- [TASK REQUIREMENTS]: Within the records that follow, restate exactly the lines from the line with "(541, 169) = (350, 410): grey" down to the line with "camera: 25 degrees left, 10 degrees down", including both. Omit the pictures.

Scene change data
[Start of section]

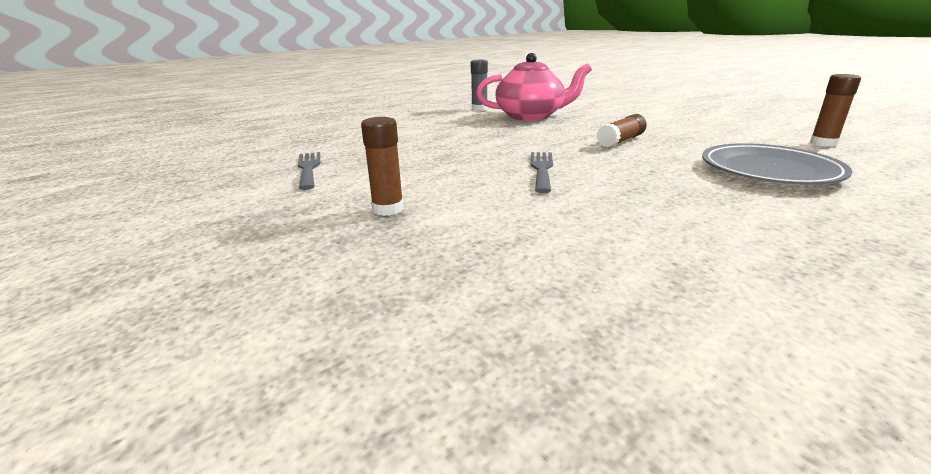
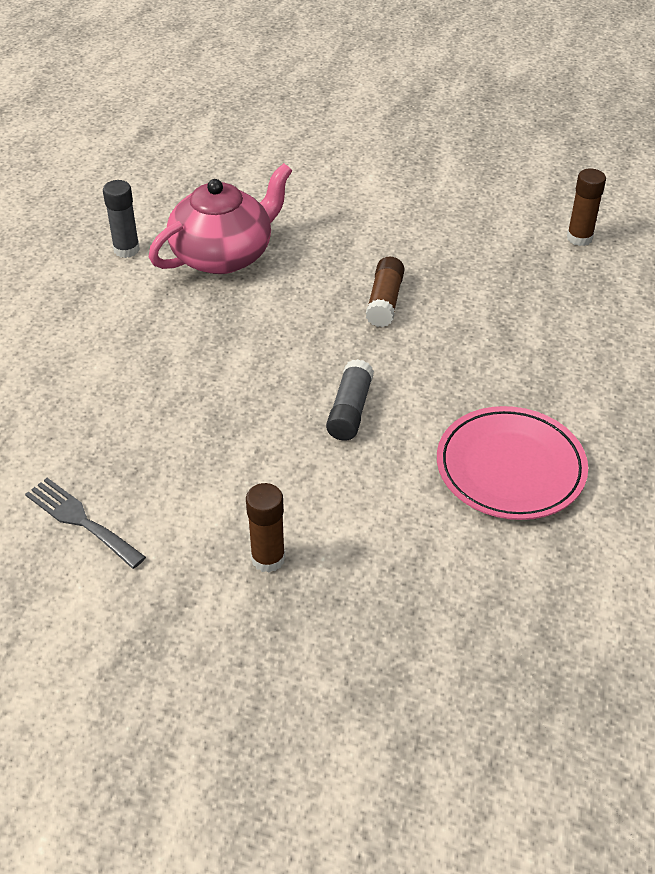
camera: 35 degrees left, 20 degrees up
(541, 169) = (350, 410): grey fork -> grey glue stick
(659, 220) = (510, 468): none -> pink plate
(769, 170) = (555, 327): grey plate -> none

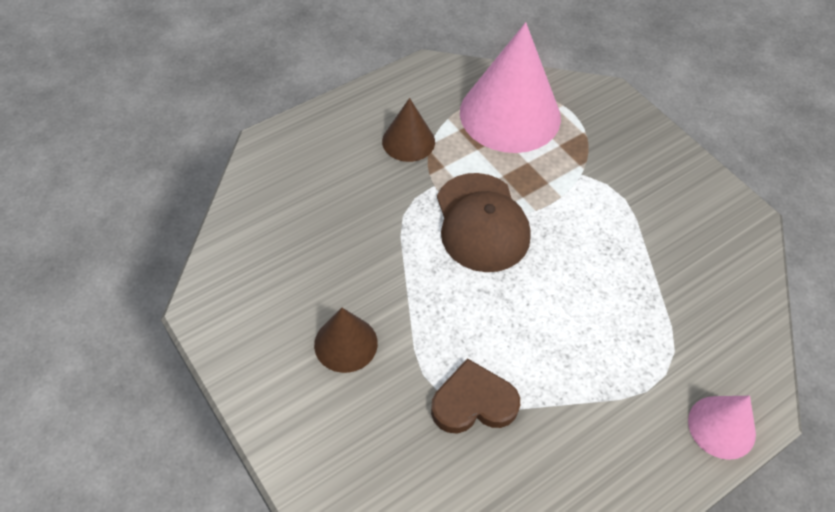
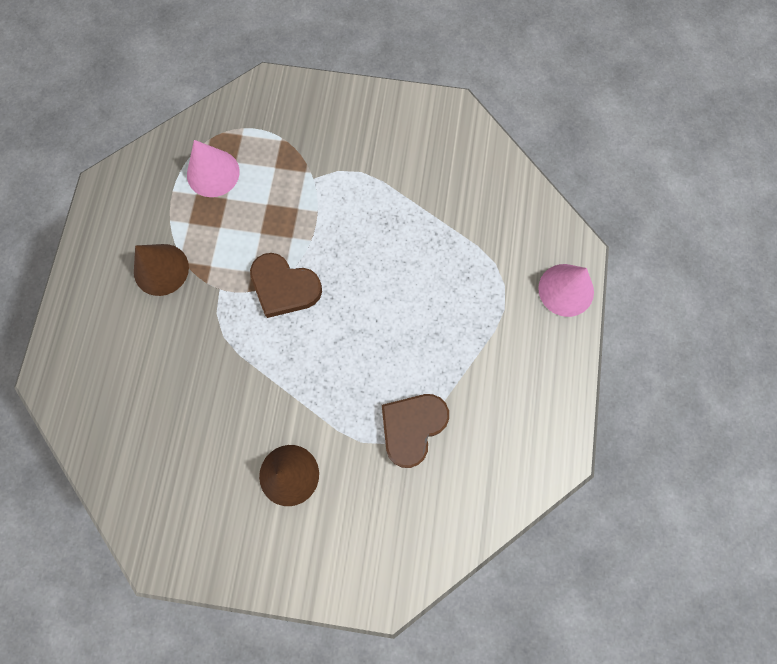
camera: 45 degrees left, 20 degrees up
(481, 222) = (284, 287): brown cap -> brown heart
(510, 114) = (213, 173): pink cone -> pink cone, size x0.51

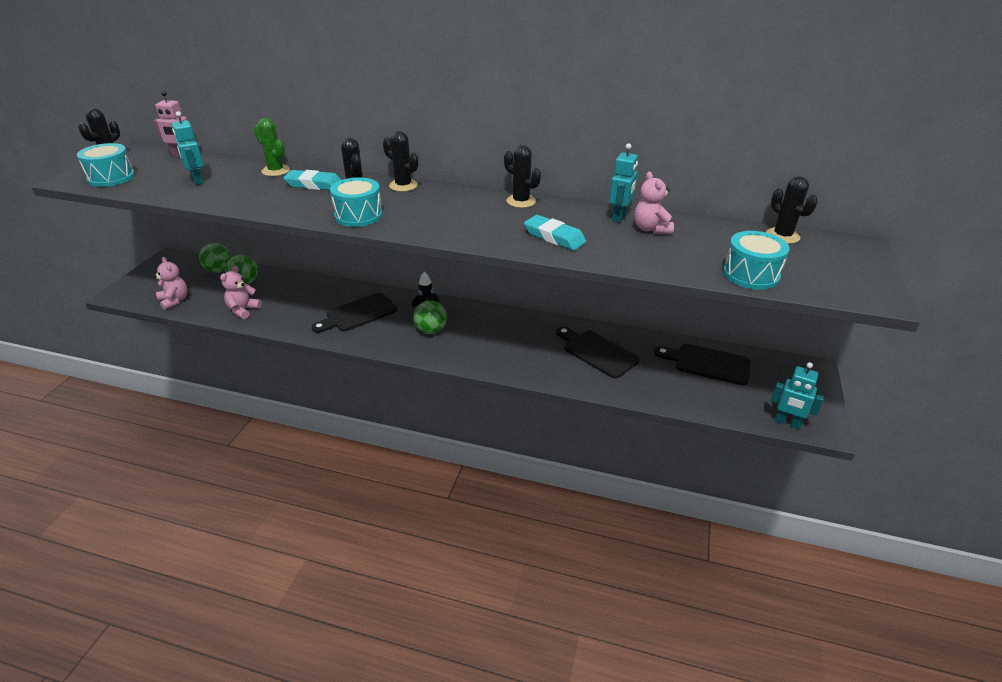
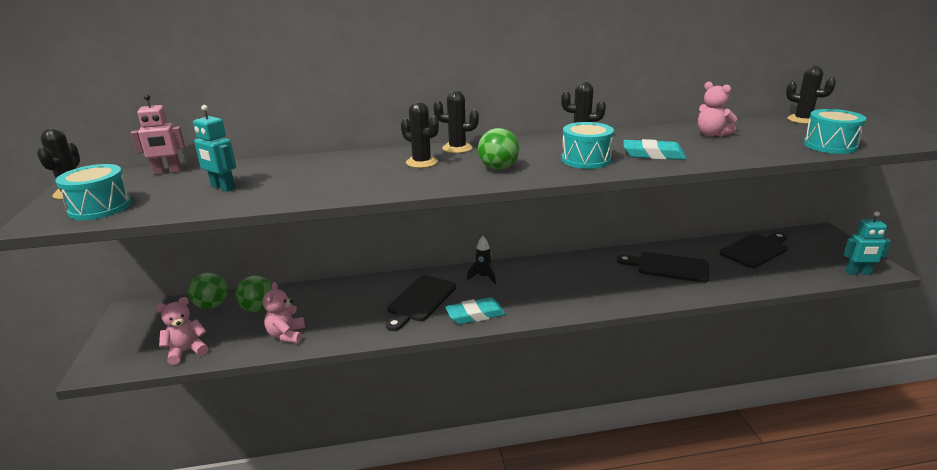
camera: 25 degrees left, 10 degrees down
(174, 301) = (187, 351): pink teddy bear -> pink teddy bear turned 60 degrees counterclockwise
(276, 171) = (303, 163): green cactus -> none
(314, 184) = (365, 165): turquoise eraser -> turquoise eraser (475, 315)
(358, 215) = (455, 178): turquoise drum -> turquoise drum (586, 159)
(431, 330) = (508, 293): green ball -> green ball (498, 168)
(619, 217) = (675, 132): turquoise robot -> none
(707, 364) = (755, 250): black cutting board -> black cutting board turned 150 degrees clockwise

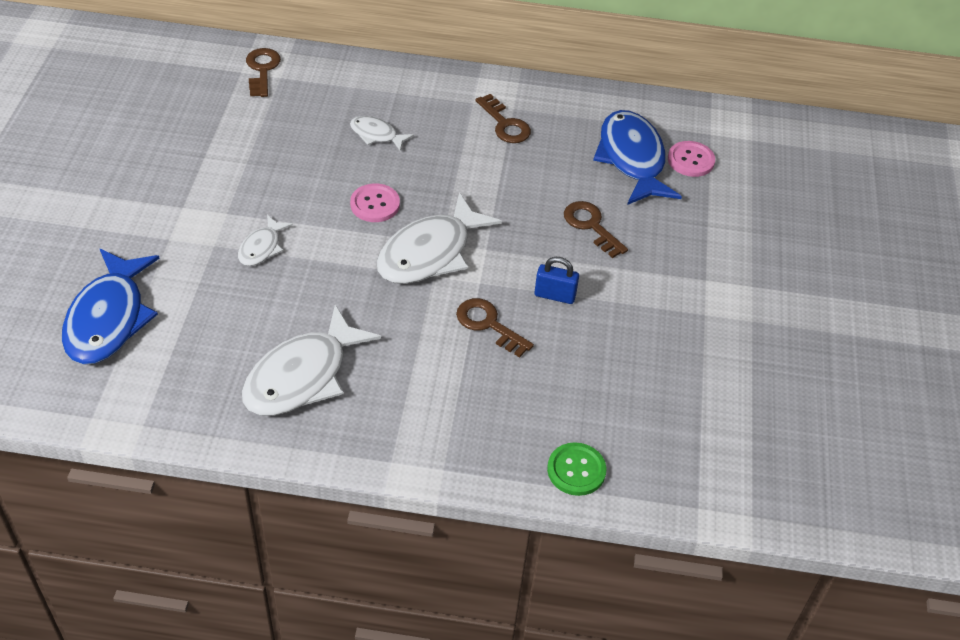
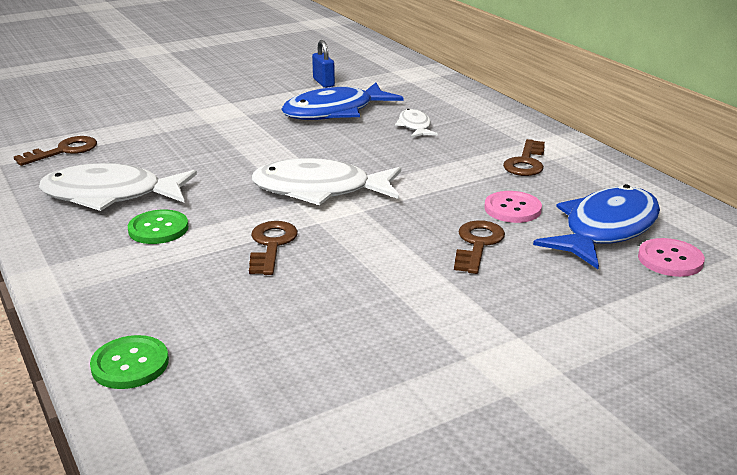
camera: 55 degrees right, 20 degrees down
(109, 318) = (92, 120): blue fish -> blue fish (335, 112)
(262, 70) = (406, 75): brown key -> brown key (63, 151)
(262, 247) = (229, 135): white fish -> none
(375, 204) = (339, 152): pink button -> pink button (512, 209)
(397, 373) = (158, 229): none -> green button
(555, 295) = (356, 261): blue padlock -> blue padlock (323, 83)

[End of section]

- [SOLUTION TO THE PROBLEM]:
(541, 169) = (350, 410): grey fork -> grey glue stick
(659, 220) = (510, 468): none -> pink plate
(769, 170) = (555, 327): grey plate -> none

camera: 45 degrees left, 20 degrees up
(481, 222) = (284, 287): brown cap -> brown heart
(510, 114) = (213, 173): pink cone -> pink cone, size x0.51

camera: 25 degrees left, 10 degrees down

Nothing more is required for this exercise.